Return verbatim the lines that run from the one holding "DRIVER pin IN1: D18 -> D23" to the end of the listing, both ends included, without the pictures.

** DATA SHOWN follows **

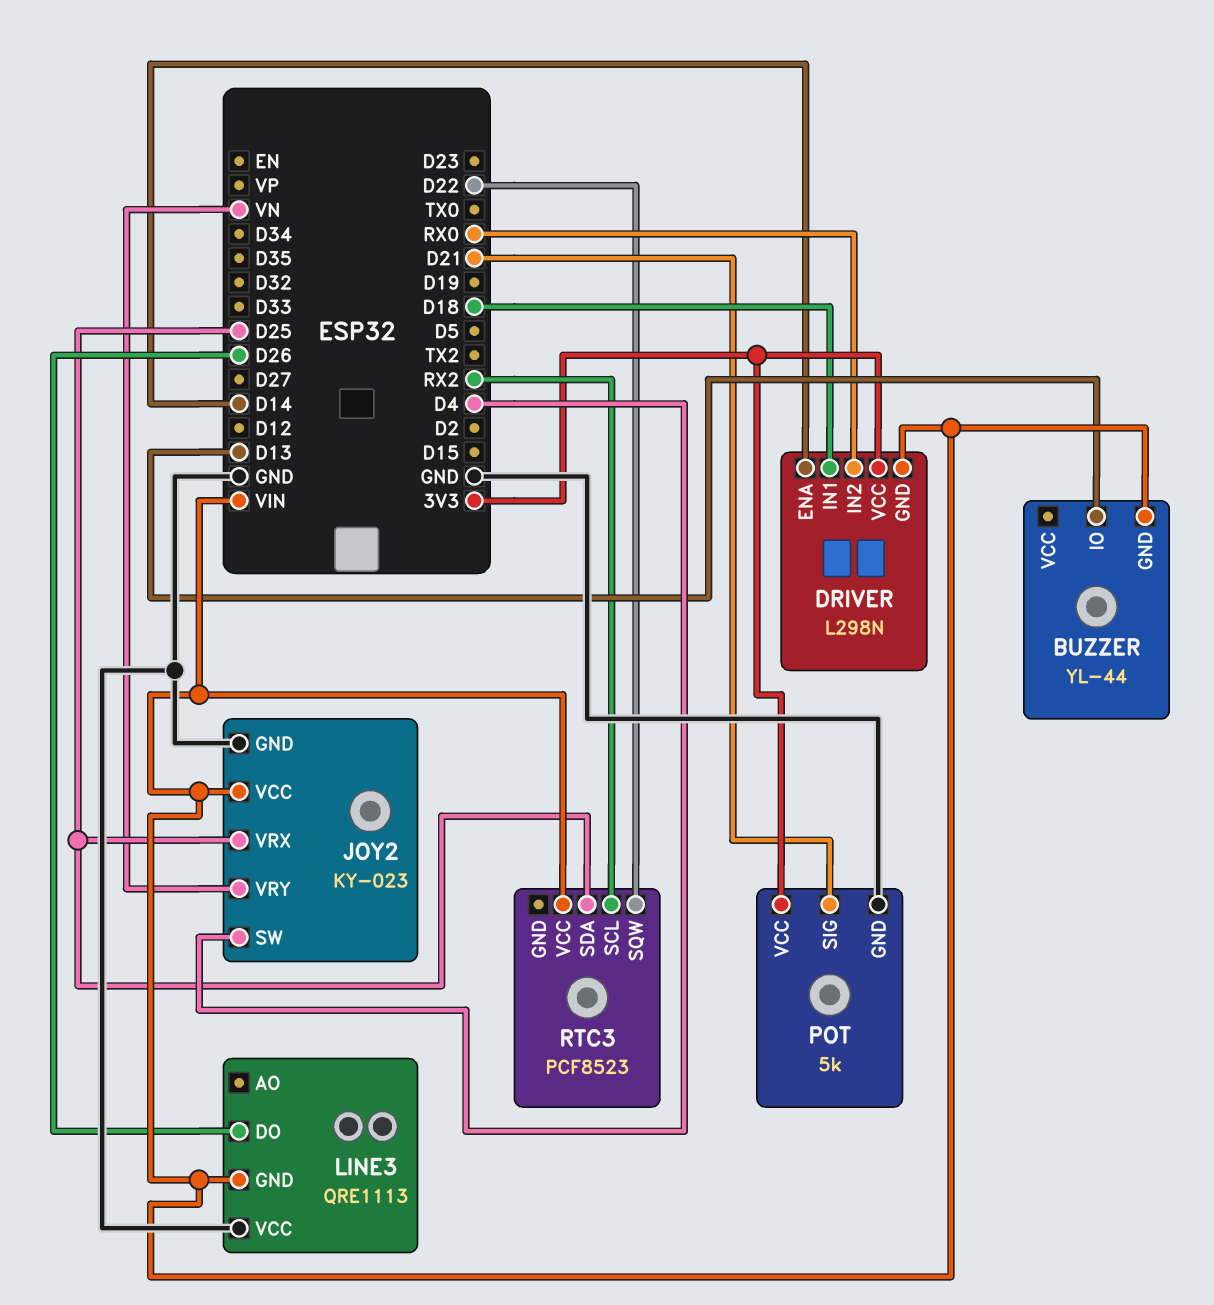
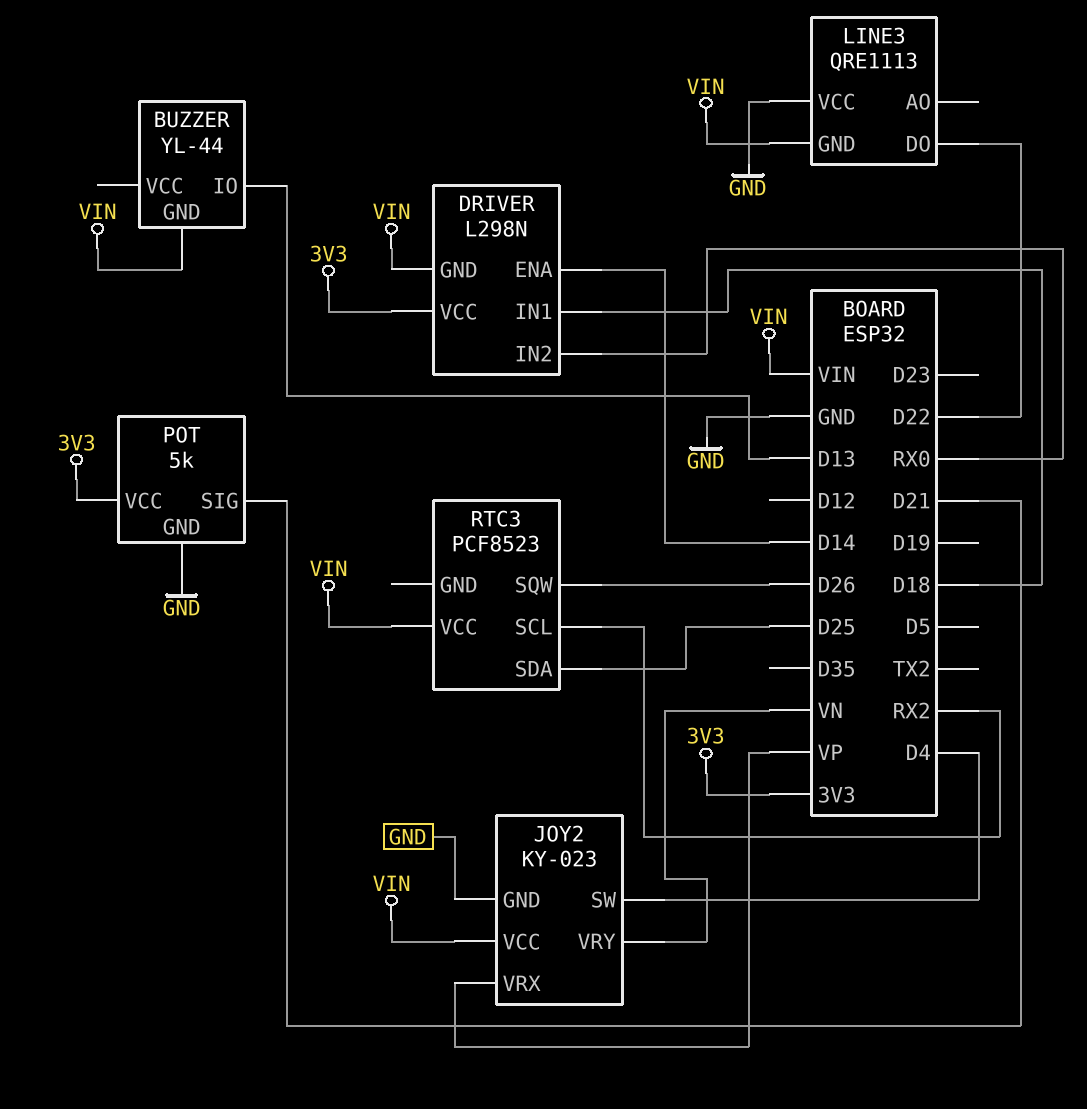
JOY2 pin VRX: D25 -> VP
LINE3 pin DO: D26 -> D22
RTC3 pin SQW: D22 -> D26

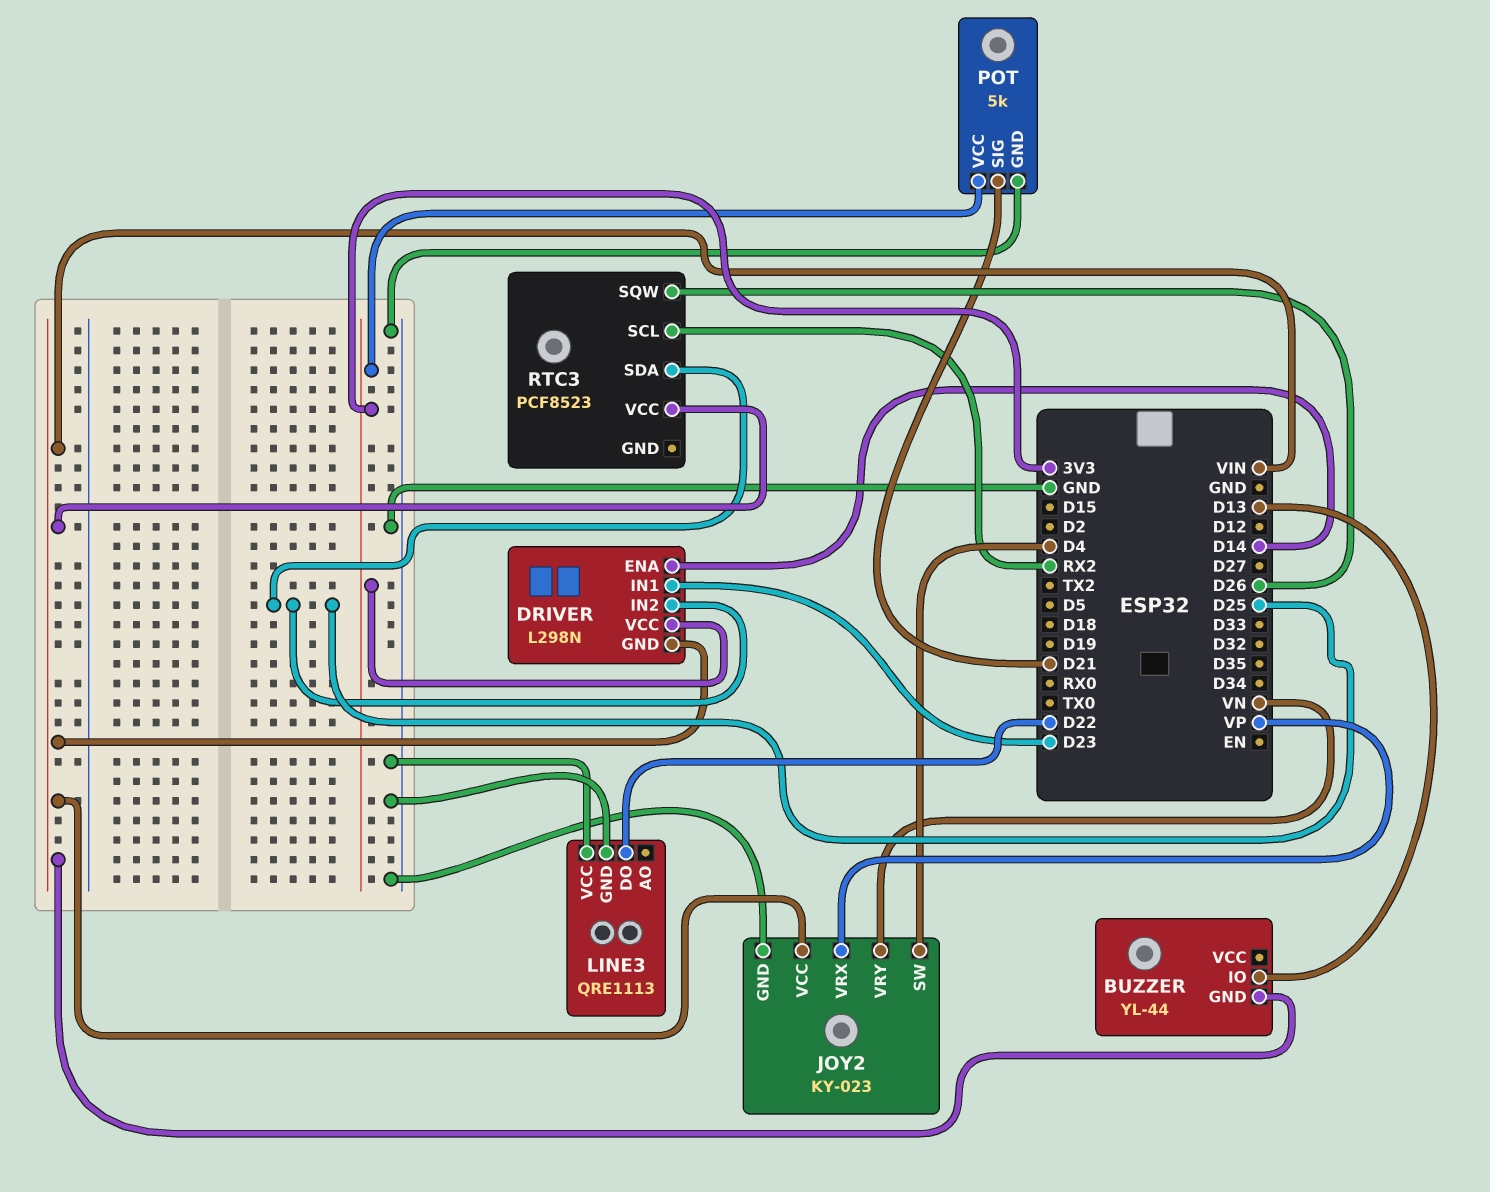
DRIVER pin IN1: D18 -> D23
DRIVER pin IN2: RX0 -> D25
LINE3 pin GND: VIN -> GND

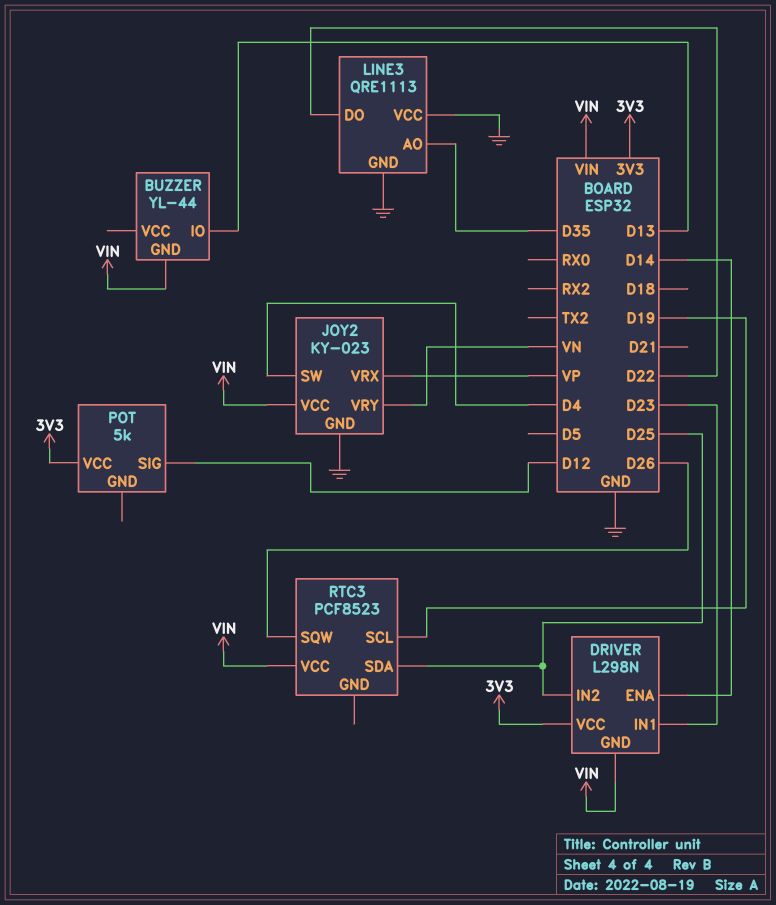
LINE3 pin AO: none -> D35
POT pin GND: GND -> none
POT pin SIG: D21 -> D12
RTC3 pin SCL: RX2 -> D19

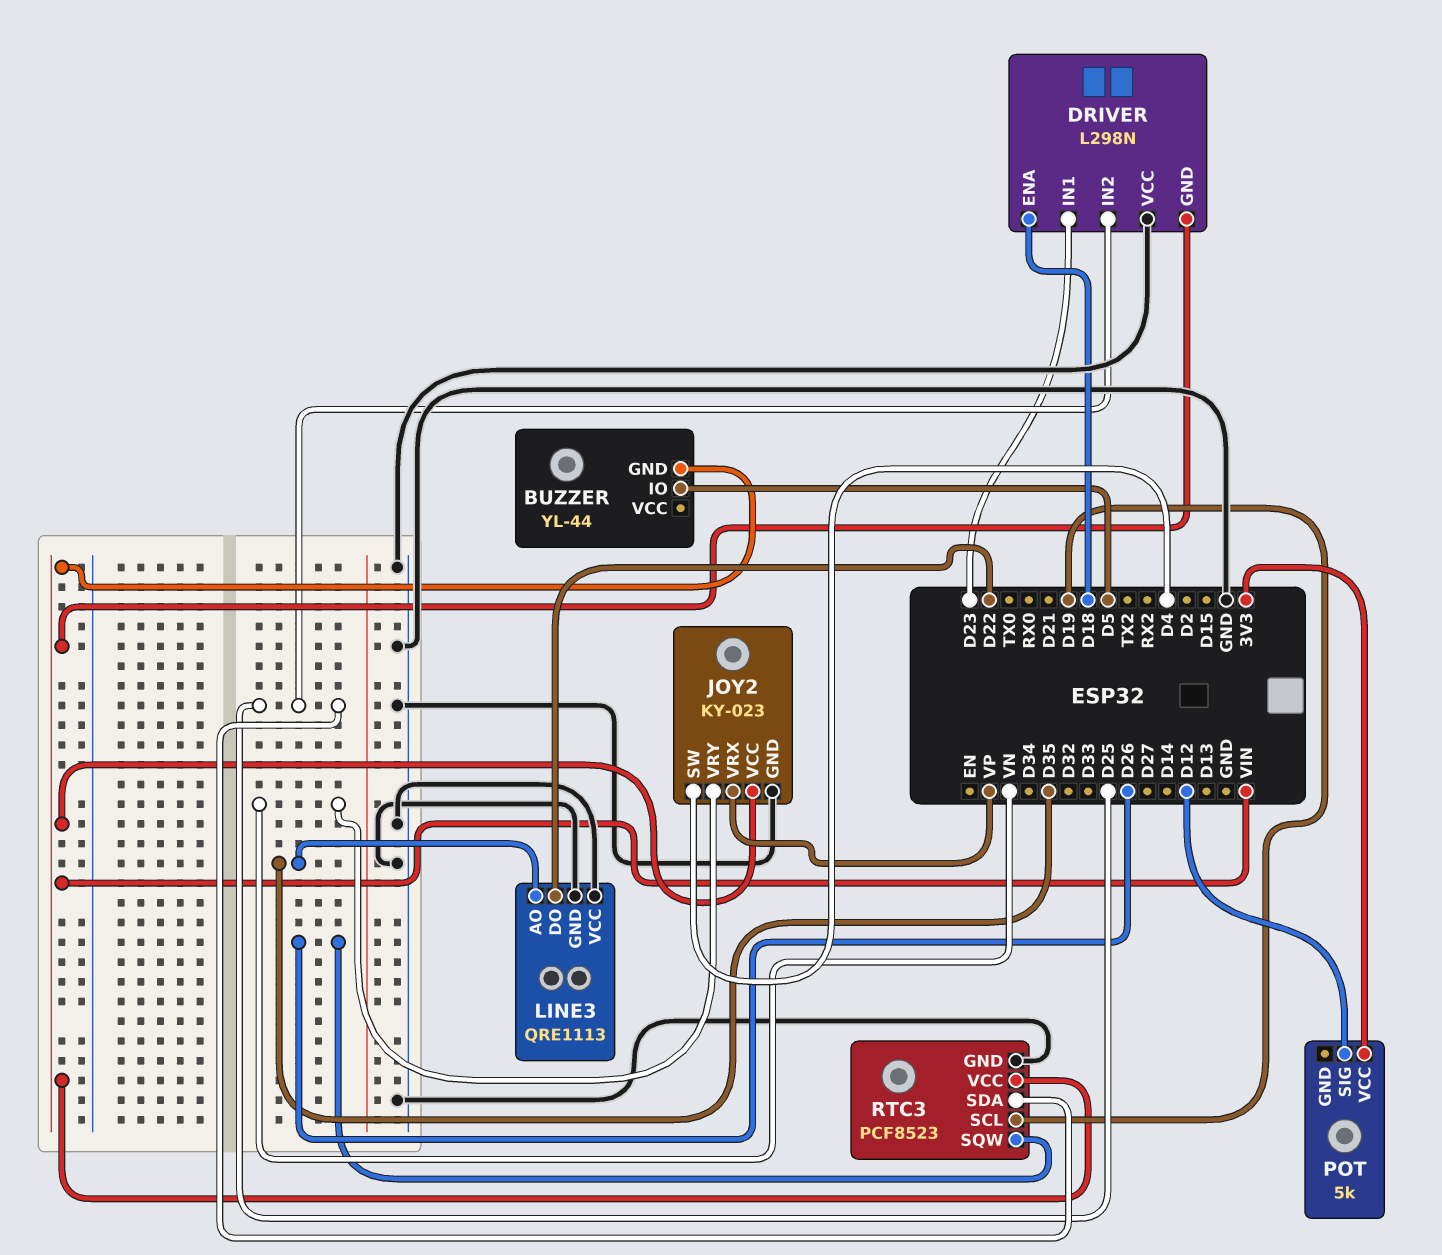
BUZZER pin IO: D13 -> D5
DRIVER pin ENA: D14 -> D18
DRIVER pin VCC: 3V3 -> GND
RTC3 pin GND: none -> GND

** End of DATA SHOWN **

[FINISHED EXERCISE]:
DRIVER pin IN1: D18 -> D23
DRIVER pin IN2: RX0 -> D25
LINE3 pin GND: VIN -> GND

LINE3 pin AO: none -> D35
POT pin GND: GND -> none
POT pin SIG: D21 -> D12
RTC3 pin SCL: RX2 -> D19

BUZZER pin IO: D13 -> D5
DRIVER pin ENA: D14 -> D18
DRIVER pin VCC: 3V3 -> GND
RTC3 pin GND: none -> GND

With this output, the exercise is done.